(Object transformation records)
——————
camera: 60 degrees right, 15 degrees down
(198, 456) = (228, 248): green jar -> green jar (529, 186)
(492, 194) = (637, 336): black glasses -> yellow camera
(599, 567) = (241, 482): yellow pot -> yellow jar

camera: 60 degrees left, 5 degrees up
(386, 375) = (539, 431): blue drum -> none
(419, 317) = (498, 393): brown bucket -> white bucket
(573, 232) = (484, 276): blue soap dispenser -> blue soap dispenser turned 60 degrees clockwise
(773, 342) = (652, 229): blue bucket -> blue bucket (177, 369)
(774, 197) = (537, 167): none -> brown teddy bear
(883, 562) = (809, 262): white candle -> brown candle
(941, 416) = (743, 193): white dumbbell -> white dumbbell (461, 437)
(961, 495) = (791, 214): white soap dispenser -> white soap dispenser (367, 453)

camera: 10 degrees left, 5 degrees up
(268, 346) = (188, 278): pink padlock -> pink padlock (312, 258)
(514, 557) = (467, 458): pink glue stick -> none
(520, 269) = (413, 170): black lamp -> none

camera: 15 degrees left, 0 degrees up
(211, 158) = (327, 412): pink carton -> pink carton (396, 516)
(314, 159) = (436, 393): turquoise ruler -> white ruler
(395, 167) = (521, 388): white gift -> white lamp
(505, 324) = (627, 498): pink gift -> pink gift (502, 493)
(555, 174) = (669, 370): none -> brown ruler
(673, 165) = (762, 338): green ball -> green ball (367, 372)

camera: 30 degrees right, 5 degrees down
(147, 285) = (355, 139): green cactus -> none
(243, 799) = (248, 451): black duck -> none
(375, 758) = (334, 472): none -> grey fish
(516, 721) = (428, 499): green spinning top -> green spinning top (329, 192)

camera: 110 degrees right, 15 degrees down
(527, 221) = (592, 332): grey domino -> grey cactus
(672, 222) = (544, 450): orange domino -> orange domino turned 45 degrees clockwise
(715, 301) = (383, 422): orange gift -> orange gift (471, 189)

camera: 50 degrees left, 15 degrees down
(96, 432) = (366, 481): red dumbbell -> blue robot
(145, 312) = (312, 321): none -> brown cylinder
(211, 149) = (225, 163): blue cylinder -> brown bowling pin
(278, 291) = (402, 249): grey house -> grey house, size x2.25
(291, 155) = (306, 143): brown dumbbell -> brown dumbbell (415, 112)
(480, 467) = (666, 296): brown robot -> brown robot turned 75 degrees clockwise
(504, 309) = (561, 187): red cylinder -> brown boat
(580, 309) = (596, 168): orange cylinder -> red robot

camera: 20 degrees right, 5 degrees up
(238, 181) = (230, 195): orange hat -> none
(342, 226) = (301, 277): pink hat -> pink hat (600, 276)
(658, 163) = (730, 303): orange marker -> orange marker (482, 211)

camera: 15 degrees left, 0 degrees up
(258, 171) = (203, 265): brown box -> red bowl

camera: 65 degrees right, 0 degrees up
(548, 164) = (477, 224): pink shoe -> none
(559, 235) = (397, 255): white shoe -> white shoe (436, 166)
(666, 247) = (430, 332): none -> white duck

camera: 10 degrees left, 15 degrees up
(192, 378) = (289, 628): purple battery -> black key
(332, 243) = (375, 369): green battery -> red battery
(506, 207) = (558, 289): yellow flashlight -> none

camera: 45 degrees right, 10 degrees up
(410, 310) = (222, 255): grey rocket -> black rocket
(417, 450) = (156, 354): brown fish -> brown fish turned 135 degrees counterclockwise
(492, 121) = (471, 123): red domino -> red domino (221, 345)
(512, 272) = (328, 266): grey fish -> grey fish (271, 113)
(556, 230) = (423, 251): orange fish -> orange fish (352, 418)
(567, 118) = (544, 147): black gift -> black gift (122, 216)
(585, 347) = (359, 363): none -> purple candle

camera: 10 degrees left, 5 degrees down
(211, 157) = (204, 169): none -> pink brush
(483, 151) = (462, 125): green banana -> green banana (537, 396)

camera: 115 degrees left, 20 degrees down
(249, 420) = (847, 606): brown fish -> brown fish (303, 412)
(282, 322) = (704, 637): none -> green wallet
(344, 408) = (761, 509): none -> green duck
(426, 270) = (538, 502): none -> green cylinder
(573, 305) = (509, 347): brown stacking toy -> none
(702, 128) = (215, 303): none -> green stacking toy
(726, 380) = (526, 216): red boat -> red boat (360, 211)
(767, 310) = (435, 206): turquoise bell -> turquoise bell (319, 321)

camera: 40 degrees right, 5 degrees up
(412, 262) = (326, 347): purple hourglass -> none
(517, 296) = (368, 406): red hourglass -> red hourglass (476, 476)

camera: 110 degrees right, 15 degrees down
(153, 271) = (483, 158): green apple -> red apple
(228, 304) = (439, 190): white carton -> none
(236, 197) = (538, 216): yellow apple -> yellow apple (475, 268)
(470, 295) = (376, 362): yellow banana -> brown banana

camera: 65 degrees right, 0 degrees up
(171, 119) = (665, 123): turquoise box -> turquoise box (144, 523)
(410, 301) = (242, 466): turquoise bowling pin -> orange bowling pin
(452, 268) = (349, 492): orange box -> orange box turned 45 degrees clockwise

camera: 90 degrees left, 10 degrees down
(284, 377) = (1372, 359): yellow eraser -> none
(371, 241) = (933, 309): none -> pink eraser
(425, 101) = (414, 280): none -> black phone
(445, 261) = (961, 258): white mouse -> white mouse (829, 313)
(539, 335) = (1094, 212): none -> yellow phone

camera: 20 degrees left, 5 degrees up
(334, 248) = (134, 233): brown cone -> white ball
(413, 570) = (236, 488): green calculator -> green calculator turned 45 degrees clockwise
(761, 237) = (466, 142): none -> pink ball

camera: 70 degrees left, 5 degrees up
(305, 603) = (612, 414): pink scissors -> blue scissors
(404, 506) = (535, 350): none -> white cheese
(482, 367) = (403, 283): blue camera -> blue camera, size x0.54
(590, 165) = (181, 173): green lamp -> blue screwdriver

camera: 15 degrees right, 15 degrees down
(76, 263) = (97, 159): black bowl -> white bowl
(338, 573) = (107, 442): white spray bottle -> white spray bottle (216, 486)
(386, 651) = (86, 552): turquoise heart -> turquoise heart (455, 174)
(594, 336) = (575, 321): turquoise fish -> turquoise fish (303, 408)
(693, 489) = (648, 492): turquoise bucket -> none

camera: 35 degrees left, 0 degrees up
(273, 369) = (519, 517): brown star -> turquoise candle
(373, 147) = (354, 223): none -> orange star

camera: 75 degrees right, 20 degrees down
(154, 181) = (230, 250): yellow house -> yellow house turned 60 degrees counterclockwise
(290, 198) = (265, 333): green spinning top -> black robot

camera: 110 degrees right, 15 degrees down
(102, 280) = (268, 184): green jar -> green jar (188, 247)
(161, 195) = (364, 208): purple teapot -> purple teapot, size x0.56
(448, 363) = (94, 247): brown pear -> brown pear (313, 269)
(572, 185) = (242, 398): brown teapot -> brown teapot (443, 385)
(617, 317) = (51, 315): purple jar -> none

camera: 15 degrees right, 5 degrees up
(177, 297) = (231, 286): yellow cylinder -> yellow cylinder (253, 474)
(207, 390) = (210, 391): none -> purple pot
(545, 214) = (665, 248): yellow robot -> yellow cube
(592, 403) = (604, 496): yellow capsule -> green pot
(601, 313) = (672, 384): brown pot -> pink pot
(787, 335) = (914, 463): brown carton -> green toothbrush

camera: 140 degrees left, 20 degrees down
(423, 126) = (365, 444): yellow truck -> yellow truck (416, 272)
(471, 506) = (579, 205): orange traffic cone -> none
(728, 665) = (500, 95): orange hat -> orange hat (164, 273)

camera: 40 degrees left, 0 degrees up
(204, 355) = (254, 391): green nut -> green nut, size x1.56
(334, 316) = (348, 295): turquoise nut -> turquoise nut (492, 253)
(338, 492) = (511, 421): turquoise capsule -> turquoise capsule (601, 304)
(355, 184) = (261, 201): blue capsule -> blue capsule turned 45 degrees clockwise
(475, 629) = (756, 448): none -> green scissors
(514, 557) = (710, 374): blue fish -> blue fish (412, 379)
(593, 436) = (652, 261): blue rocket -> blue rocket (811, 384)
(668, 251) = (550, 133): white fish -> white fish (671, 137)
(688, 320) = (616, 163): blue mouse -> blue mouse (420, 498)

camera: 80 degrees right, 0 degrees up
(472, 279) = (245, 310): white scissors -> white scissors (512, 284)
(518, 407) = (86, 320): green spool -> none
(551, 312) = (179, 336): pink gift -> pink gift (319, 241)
——————
YOUR INSTRUCTIONS. Copy every line of the data above, beginning with the first and ending with the line that contains "(773, 342) = (652, 229): blue", and give nothing more.

ANSWER TO THIS PROBLEM.
camera: 60 degrees right, 15 degrees down
(198, 456) = (228, 248): green jar -> green jar (529, 186)
(492, 194) = (637, 336): black glasses -> yellow camera
(599, 567) = (241, 482): yellow pot -> yellow jar

camera: 60 degrees left, 5 degrees up
(386, 375) = (539, 431): blue drum -> none
(419, 317) = (498, 393): brown bucket -> white bucket
(573, 232) = (484, 276): blue soap dispenser -> blue soap dispenser turned 60 degrees clockwise
(773, 342) = (652, 229): blue bucket -> blue bucket (177, 369)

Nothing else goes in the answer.